Work to do: Convert every line of the records below into a JSON list of strings, with one string per line and blank lines omitted.

****************

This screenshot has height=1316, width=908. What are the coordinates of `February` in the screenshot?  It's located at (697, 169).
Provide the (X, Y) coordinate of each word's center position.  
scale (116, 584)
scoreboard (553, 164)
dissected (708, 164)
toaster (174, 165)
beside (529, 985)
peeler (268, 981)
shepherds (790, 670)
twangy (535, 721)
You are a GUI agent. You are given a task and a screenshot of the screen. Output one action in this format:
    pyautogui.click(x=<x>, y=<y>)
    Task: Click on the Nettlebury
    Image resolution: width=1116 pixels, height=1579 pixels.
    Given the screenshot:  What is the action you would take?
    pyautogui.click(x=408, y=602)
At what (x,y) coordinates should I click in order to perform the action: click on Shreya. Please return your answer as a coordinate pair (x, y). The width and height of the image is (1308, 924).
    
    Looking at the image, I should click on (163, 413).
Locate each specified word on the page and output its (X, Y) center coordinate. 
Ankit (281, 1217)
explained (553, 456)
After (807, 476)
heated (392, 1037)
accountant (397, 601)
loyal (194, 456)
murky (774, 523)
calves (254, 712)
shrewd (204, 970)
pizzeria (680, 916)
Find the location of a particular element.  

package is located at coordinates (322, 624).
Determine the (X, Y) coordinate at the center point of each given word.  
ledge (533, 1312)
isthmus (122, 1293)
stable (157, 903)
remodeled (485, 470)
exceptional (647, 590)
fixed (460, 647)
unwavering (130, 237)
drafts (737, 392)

****************

Result:
[
  "This screenshot has height=1316, width=908. What are the coordinates of `February` in the screenshot?  It's located at (697, 169).",
  "Provide the (X, Y) coordinate of each word's center position.  ",
  "scale (116, 584)",
  "scoreboard (553, 164)",
  "dissected (708, 164)",
  "toaster (174, 165)",
  "beside (529, 985)",
  "peeler (268, 981)",
  "shepherds (790, 670)",
  "twangy (535, 721)",
  "You are a GUI agent. You are given a task and a screenshot of the screen. Output one action in this format:",
  "    pyautogui.click(x=<x>, y=<y>)",
  "    Task: Click on the Nettlebury",
  "    Image resolution: width=1116 pixels, height=1579 pixels.",
  "    Given the screenshot:  What is the action you would take?",
  "    pyautogui.click(x=408, y=602)",
  "At what (x,y) coordinates should I click in order to perform the action: click on Shreya. Please return your answer as a coordinate pair (x, y). The width and height of the image is (1308, 924).",
  "    Looking at the image, I should click on (163, 413).",
  "Locate each specified word on the page and output its (X, Y) center coordinate. ",
  "Ankit (281, 1217)",
  "explained (553, 456)",
  "After (807, 476)",
  "heated (392, 1037)",
  "accountant (397, 601)",
  "loyal (194, 456)",
  "murky (774, 523)",
  "calves (254, 712)",
  "shrewd (204, 970)",
  "pizzeria (680, 916)",
  "Find the location of a particular element.  ",
  "package is located at coordinates (322, 624).",
  "Determine the (X, Y) coordinate at the center point of each given word.  ",
  "ledge (533, 1312)",
  "isthmus (122, 1293)",
  "stable (157, 903)",
  "remodeled (485, 470)",
  "exceptional (647, 590)",
  "fixed (460, 647)",
  "unwavering (130, 237)",
  "drafts (737, 392)"
]